__Task__.
The required answer is every line of the data containing the word "move".

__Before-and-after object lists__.

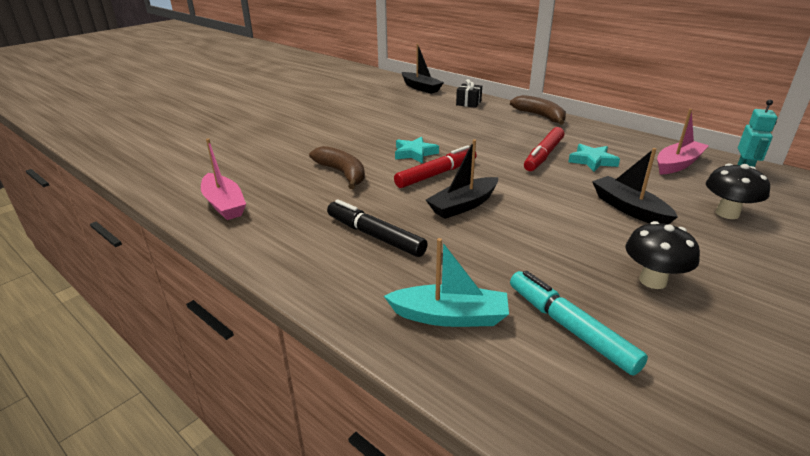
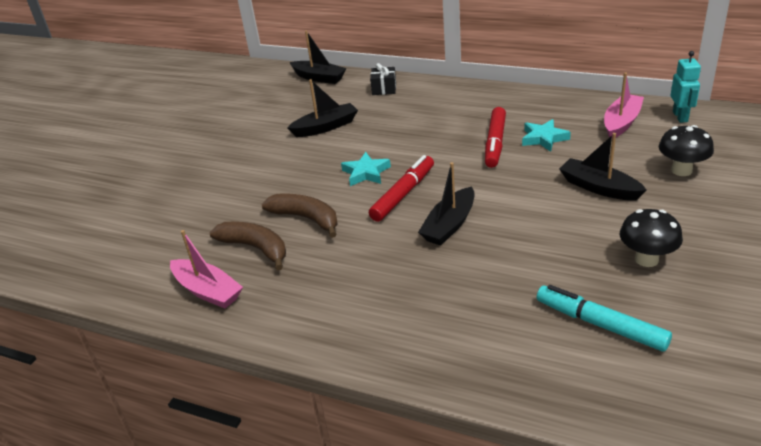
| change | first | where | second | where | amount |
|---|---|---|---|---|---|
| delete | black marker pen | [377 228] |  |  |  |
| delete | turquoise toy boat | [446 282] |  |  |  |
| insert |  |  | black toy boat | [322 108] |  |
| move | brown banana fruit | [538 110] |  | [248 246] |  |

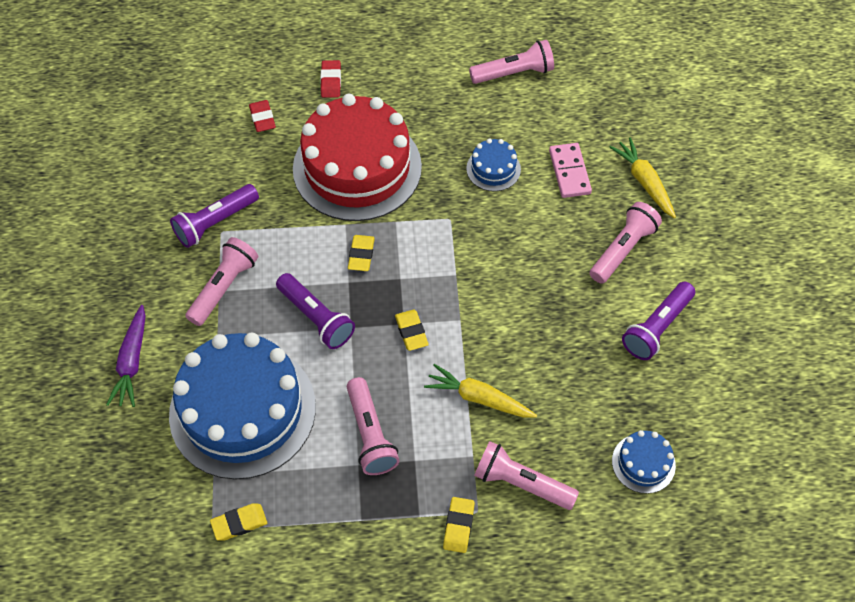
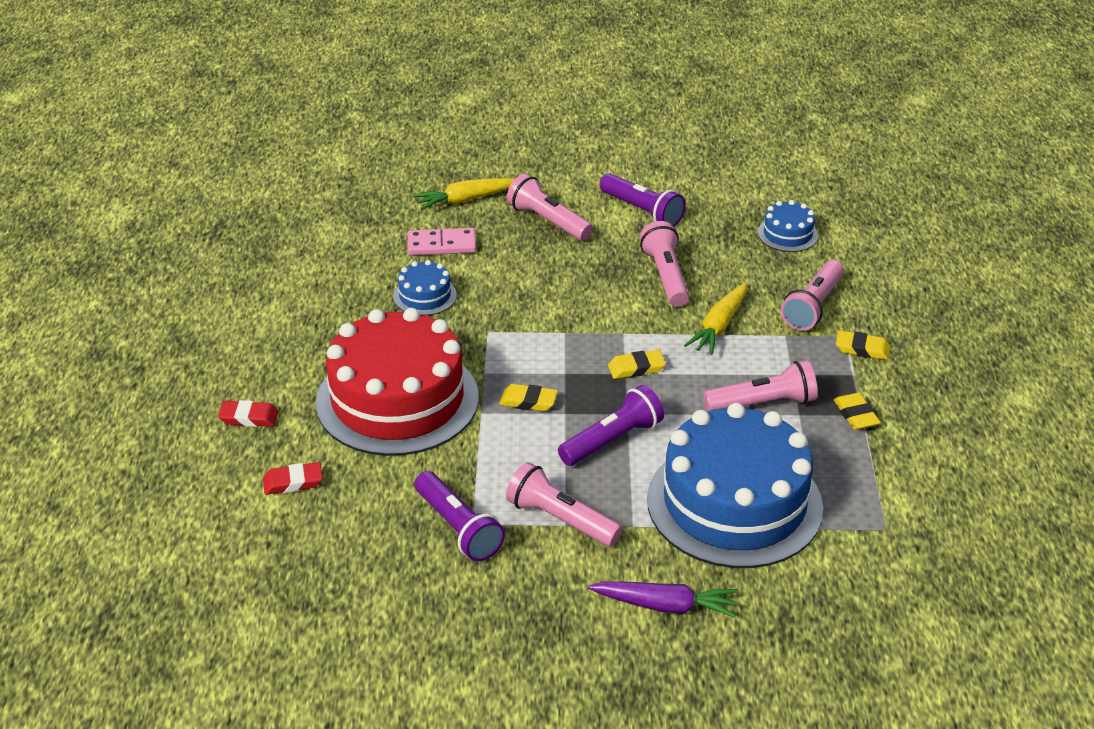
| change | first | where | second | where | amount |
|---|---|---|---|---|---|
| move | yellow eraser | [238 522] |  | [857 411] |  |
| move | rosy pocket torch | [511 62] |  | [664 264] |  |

__Solution below__.
| move | brown banana fruit | [538 110] |  | [248 246] |  |
| move | yellow eraser | [238 522] |  | [857 411] |  |
| move | rosy pocket torch | [511 62] |  | [664 264] |  |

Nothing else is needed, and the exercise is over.